▶ _The problem_: Copy out the items below, starting at the line that contains "Find the pixel" and stopping after the final line of the items. Reproduce each line unchanged, and leave the pictures out of your answer.
-----
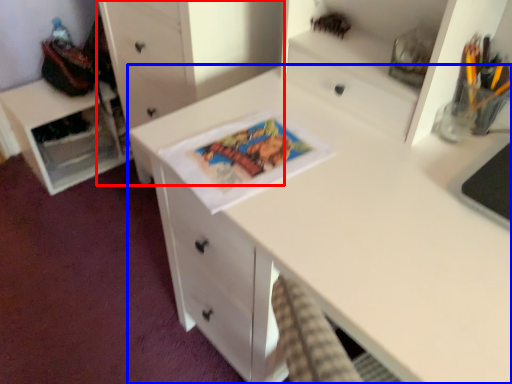
Question: Which point is closer to the camera, chest of drawers (highlighted by a red box) or desk (highlighted by a blue box)?

Choices:
 (A) chest of drawers
 (B) desk

Answer: (B)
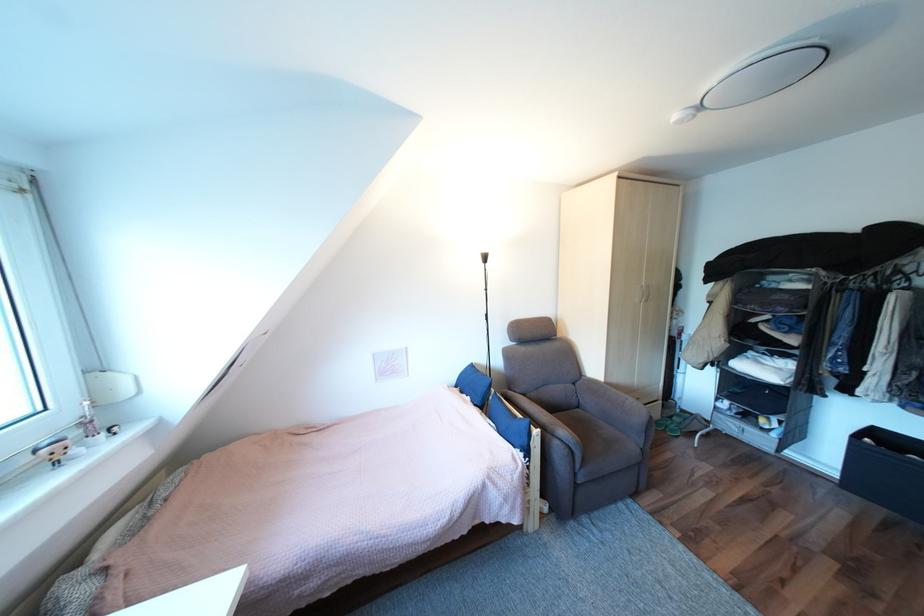
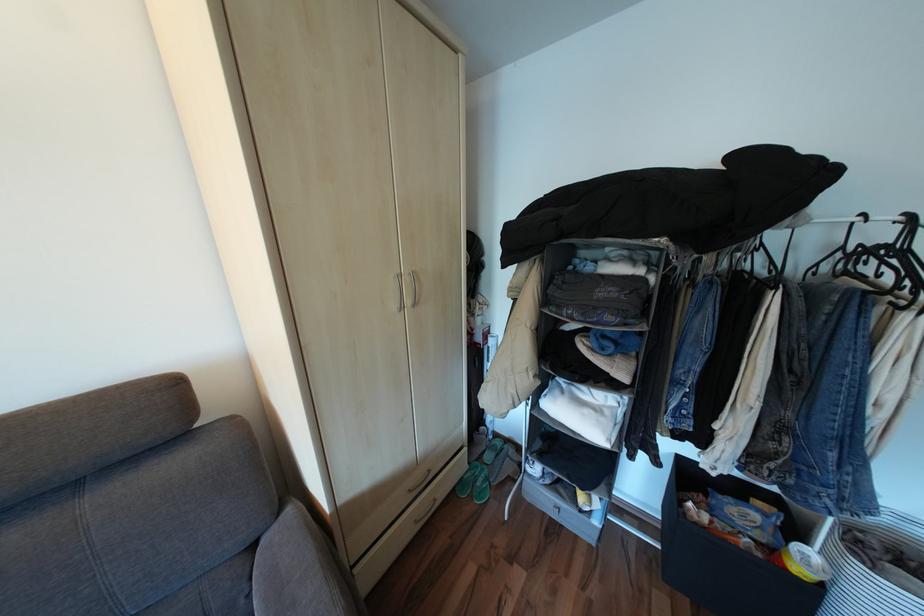
Find the pixel in the second image that matches point 675,431 in the first image.

(481, 496)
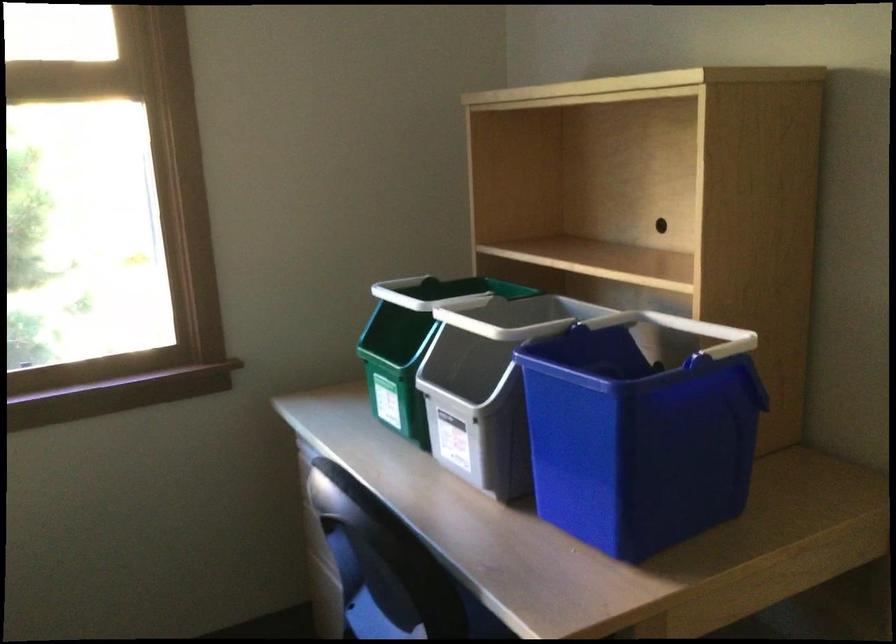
-----
▶ _Exercise solution_:
Find the pixel in the second image that matches point 675,431 in the first image.

(481, 496)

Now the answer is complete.